• [THE TASK]
Leave every image out, and print the remaining lines below exactly.

*****

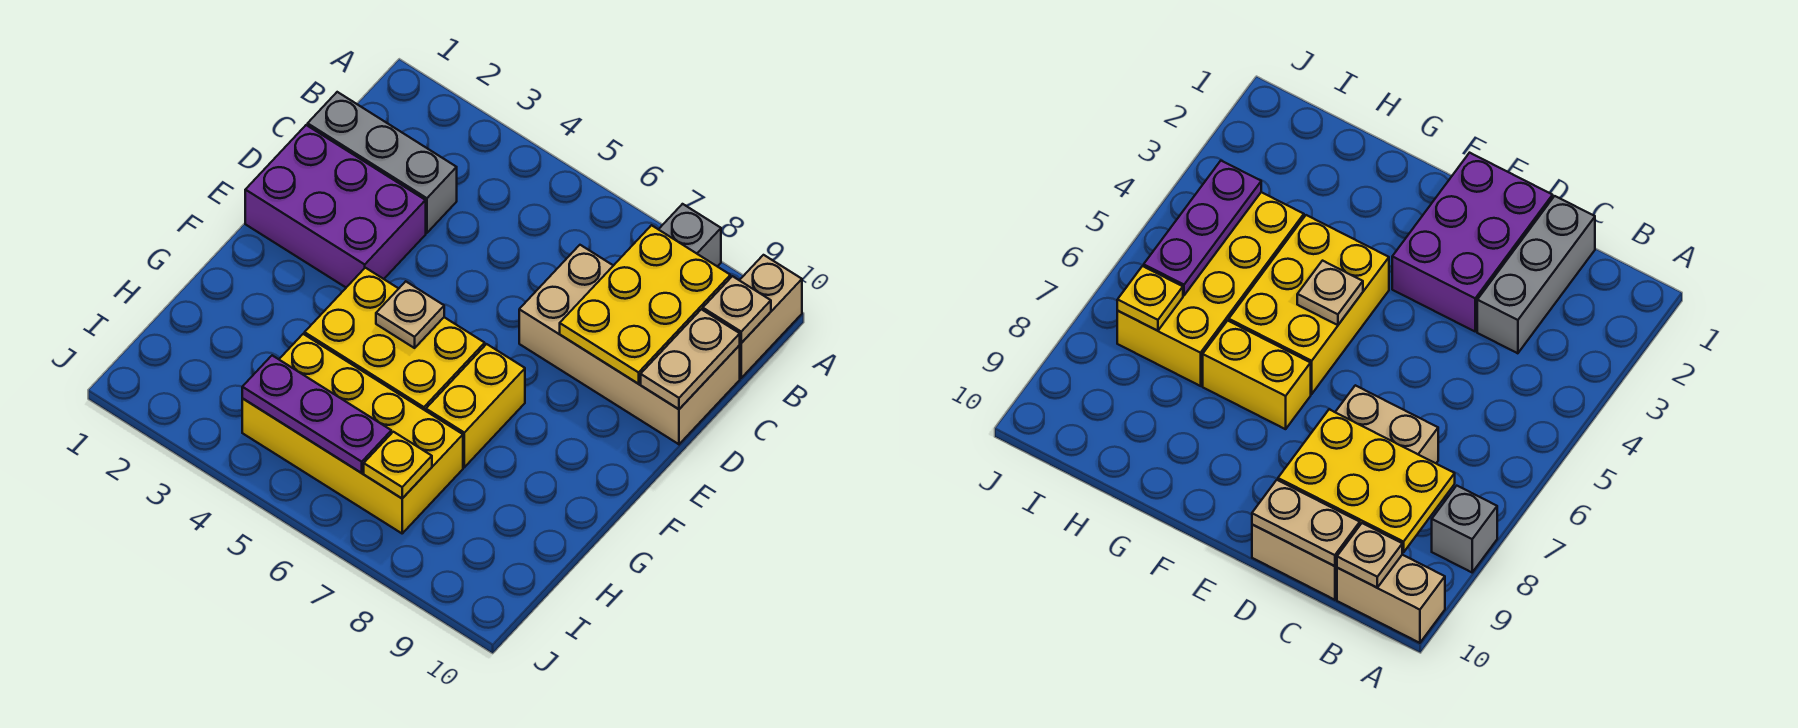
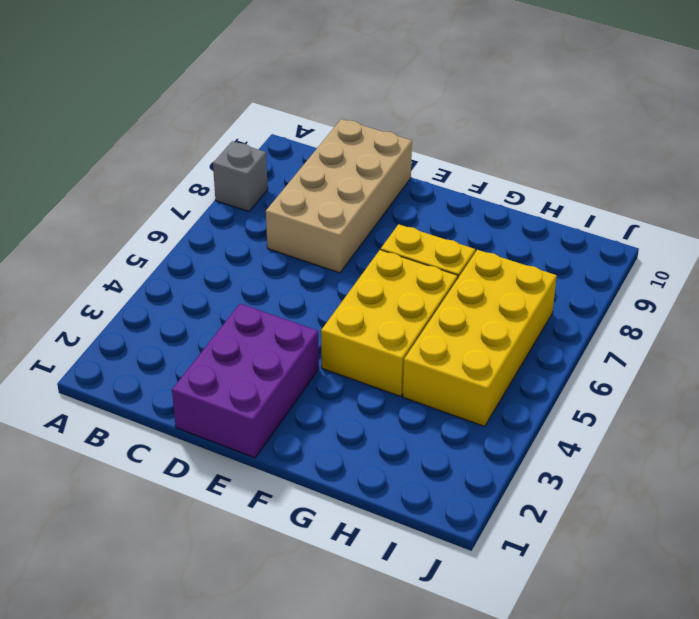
none -> tan brick A10:B10 level 1
none -> grey brick C1:C3 level 1
none -> yellow plate B8:D9 level 2

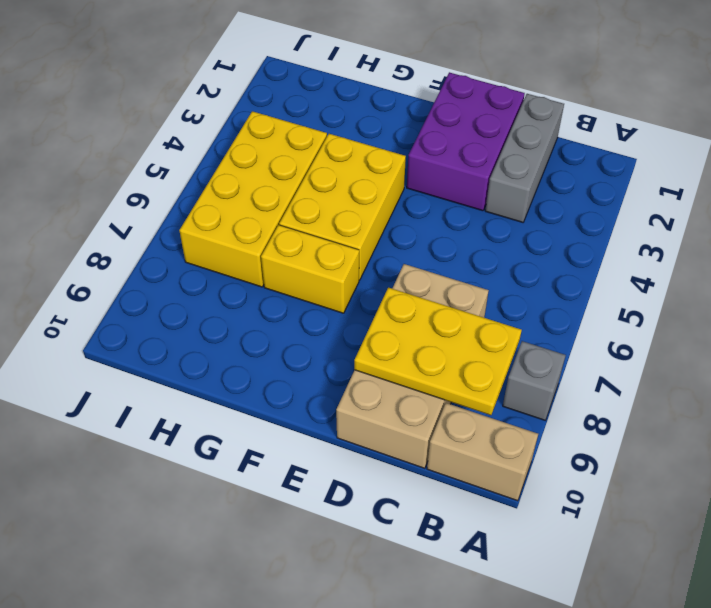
none -> tan plate B10 level 2
none -> tan plate C10:D10 level 2
none -> tan plate F5 level 2

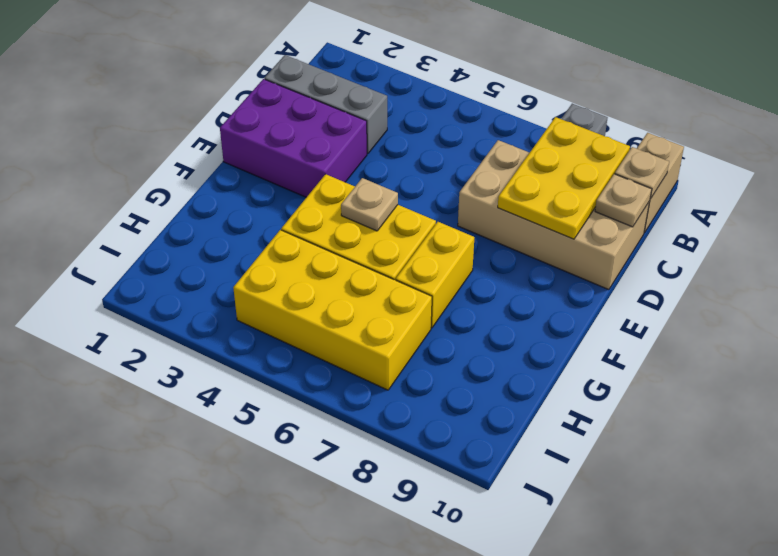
tan plate C10 level 2 -> tan plate C10:D10 level 2
none -> purple plate I4:I6 level 2
none -> yellow plate I7 level 2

*****

• [EXERCISE OUTPUT]
none -> tan brick A10:B10 level 1
none -> grey brick C1:C3 level 1
none -> yellow plate B8:D9 level 2

none -> tan plate B10 level 2
none -> tan plate C10:D10 level 2
none -> tan plate F5 level 2

tan plate C10 level 2 -> tan plate C10:D10 level 2
none -> purple plate I4:I6 level 2
none -> yellow plate I7 level 2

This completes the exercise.